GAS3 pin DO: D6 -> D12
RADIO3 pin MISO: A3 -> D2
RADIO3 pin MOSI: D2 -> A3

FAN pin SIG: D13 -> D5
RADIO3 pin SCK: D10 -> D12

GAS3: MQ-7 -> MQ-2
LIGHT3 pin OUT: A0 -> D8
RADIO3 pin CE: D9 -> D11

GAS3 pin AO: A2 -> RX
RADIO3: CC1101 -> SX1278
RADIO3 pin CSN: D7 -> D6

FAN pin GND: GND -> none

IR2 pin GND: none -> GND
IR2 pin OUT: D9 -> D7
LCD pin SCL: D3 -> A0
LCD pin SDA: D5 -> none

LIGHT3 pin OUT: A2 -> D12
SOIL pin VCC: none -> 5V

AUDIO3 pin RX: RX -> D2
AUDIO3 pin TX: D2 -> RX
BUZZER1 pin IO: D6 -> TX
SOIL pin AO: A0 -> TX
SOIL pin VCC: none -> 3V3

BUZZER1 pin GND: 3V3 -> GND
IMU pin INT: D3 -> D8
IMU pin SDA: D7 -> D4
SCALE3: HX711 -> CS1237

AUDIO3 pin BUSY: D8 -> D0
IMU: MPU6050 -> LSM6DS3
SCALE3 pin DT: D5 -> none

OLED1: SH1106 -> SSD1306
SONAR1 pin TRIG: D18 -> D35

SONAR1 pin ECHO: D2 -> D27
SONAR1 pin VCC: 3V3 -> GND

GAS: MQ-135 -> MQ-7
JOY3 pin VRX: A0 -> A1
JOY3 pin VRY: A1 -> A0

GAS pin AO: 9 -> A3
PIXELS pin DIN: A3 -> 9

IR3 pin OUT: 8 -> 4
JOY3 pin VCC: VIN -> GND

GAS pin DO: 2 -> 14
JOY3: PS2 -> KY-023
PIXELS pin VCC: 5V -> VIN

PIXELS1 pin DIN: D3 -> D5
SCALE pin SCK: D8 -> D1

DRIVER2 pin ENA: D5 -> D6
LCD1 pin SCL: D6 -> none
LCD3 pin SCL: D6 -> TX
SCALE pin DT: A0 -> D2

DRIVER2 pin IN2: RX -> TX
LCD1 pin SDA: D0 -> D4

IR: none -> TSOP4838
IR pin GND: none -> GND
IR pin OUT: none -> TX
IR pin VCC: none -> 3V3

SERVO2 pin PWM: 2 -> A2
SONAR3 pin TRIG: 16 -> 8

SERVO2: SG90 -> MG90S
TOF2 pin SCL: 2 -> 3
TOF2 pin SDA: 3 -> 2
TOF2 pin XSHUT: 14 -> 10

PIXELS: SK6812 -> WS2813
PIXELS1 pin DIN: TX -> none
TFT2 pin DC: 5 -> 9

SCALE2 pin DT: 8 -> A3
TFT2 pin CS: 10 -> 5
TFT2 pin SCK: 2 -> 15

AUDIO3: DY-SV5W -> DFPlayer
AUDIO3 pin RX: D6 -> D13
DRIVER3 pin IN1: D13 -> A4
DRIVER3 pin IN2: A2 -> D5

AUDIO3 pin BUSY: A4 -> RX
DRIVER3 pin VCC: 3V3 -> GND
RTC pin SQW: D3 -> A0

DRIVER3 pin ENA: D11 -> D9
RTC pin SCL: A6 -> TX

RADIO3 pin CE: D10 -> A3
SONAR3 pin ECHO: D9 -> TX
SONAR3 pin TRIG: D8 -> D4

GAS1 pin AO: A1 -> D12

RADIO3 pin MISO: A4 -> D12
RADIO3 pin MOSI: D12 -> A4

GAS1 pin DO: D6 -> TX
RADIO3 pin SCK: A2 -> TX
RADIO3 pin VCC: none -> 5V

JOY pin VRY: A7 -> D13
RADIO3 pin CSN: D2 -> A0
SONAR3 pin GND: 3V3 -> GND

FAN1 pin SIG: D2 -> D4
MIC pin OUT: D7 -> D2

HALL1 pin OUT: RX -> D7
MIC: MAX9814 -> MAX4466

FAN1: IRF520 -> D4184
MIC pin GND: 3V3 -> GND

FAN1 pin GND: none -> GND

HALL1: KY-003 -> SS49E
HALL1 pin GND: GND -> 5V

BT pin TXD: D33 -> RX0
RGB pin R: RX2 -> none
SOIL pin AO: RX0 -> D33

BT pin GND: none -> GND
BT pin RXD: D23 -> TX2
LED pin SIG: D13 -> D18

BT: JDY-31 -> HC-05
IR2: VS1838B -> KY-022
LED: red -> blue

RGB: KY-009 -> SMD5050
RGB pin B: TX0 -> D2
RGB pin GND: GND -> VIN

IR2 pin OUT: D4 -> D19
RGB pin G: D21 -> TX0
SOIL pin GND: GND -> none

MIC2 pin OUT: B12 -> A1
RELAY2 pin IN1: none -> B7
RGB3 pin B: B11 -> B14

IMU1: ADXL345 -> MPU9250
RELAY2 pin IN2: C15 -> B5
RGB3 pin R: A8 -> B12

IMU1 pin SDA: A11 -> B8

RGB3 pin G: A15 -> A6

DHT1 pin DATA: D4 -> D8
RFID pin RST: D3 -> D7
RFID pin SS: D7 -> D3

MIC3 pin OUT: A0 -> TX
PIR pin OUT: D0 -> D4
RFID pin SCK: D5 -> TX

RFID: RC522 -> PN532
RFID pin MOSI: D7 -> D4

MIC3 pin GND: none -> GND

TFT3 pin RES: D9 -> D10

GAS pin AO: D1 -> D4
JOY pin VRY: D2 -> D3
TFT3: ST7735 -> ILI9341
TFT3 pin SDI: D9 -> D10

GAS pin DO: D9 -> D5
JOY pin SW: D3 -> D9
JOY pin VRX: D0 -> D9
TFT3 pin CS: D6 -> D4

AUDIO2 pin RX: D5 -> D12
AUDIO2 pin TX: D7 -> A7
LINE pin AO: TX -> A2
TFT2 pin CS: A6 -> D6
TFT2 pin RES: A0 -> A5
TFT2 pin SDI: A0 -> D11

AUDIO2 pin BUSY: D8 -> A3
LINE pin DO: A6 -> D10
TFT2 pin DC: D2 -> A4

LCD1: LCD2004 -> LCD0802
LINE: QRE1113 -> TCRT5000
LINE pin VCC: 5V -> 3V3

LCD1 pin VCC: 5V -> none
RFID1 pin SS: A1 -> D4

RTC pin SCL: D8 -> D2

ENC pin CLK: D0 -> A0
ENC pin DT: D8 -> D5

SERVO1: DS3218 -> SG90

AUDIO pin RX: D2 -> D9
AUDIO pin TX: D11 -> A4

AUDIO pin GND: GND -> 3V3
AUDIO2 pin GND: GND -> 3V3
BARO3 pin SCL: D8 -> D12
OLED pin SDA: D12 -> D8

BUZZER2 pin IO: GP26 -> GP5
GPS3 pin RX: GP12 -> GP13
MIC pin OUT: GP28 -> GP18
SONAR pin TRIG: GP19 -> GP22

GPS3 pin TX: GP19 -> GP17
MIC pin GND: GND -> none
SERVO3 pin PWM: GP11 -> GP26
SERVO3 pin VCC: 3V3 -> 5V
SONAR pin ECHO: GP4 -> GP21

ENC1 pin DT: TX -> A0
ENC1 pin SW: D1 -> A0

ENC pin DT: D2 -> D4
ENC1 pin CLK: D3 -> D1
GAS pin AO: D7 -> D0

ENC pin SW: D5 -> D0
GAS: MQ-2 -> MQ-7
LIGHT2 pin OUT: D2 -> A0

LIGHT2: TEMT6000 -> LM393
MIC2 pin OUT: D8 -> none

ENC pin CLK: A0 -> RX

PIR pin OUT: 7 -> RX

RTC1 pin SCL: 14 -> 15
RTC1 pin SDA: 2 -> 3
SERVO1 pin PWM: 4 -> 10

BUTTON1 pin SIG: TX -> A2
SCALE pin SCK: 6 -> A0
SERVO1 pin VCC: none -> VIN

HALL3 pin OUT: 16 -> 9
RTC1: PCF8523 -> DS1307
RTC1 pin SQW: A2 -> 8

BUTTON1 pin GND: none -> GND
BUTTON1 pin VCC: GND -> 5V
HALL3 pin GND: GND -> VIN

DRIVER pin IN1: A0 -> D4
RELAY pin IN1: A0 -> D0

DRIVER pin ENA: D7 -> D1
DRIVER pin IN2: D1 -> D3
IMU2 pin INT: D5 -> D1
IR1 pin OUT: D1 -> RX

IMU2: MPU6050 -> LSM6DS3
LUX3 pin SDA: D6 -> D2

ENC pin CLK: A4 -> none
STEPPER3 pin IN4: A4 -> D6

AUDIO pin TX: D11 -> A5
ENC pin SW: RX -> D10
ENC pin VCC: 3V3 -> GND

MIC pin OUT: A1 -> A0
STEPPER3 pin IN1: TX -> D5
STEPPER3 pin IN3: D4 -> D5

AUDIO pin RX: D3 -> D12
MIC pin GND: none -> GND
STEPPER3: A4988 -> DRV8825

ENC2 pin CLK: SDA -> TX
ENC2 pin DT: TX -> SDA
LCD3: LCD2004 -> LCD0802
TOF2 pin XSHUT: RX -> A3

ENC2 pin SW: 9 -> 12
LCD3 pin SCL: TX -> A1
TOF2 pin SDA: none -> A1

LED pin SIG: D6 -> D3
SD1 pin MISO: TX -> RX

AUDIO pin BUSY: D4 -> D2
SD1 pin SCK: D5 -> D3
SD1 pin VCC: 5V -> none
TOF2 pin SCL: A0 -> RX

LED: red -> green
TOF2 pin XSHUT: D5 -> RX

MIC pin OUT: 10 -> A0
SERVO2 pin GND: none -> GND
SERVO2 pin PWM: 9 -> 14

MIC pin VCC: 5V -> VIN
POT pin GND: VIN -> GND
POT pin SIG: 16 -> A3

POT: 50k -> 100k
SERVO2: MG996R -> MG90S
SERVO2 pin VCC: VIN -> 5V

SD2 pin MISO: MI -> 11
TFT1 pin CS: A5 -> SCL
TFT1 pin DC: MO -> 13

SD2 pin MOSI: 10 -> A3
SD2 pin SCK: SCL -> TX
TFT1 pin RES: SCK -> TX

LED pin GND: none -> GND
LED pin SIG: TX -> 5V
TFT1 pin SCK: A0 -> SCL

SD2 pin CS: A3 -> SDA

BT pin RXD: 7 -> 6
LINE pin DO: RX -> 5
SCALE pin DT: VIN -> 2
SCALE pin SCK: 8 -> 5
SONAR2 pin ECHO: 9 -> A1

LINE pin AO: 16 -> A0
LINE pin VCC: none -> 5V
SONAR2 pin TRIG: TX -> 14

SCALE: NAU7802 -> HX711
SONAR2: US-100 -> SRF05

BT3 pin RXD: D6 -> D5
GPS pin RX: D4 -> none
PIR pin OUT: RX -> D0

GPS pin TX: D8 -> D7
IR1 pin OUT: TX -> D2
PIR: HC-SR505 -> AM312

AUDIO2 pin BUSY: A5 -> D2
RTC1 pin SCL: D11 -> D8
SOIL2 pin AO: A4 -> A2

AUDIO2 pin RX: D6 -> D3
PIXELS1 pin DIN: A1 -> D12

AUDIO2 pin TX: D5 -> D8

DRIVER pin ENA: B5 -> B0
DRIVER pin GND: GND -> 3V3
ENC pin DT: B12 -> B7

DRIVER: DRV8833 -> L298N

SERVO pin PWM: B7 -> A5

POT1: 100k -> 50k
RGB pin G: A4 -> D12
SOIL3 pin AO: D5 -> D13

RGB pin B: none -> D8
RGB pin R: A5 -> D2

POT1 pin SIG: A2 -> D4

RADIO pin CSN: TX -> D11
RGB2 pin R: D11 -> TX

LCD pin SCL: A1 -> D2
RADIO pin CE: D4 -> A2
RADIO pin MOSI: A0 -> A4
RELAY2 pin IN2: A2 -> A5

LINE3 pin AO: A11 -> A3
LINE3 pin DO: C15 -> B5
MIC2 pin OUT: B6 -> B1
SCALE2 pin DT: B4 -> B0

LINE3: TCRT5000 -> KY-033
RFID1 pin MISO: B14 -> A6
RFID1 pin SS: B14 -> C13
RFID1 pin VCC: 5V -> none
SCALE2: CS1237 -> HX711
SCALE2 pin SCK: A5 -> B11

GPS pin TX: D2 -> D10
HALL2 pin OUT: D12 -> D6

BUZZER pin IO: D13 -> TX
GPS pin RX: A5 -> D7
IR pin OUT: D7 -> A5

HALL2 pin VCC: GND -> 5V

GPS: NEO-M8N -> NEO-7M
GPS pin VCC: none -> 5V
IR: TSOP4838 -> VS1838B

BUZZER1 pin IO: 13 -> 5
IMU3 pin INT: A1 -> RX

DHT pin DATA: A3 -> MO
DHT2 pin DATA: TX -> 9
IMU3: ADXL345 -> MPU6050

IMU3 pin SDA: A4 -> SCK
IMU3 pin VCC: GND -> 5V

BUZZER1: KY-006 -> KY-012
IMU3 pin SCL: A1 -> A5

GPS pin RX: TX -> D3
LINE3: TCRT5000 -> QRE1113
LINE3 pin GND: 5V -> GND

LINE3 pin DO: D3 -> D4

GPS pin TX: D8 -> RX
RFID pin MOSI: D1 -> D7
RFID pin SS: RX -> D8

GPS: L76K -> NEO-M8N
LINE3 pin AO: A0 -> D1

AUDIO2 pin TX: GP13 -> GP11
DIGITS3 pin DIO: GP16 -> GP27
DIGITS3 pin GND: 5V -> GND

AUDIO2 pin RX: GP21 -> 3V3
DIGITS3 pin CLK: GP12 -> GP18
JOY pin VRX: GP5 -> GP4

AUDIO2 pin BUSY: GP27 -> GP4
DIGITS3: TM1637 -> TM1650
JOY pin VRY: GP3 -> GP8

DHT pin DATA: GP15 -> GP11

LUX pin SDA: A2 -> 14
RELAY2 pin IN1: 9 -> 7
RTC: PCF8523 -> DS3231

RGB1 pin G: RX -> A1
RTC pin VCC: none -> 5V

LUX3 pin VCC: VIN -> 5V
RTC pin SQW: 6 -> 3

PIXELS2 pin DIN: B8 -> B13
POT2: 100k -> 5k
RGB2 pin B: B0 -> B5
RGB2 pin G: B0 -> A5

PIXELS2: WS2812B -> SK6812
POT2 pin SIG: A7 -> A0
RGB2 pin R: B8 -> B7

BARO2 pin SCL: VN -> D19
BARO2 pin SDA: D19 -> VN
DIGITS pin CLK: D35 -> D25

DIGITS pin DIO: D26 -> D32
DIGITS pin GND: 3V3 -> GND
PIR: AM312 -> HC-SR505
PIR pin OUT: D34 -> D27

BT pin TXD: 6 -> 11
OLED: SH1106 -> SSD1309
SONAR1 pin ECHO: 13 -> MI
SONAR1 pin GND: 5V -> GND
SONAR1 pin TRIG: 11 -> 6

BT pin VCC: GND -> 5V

==========

-- About this task --
Each line of the material with the word "MISO" in it should be listed.

-- Written solution --
RADIO3 pin MISO: A3 -> D2
RADIO3 pin MISO: A4 -> D12
SD1 pin MISO: TX -> RX
SD2 pin MISO: MI -> 11
RFID1 pin MISO: B14 -> A6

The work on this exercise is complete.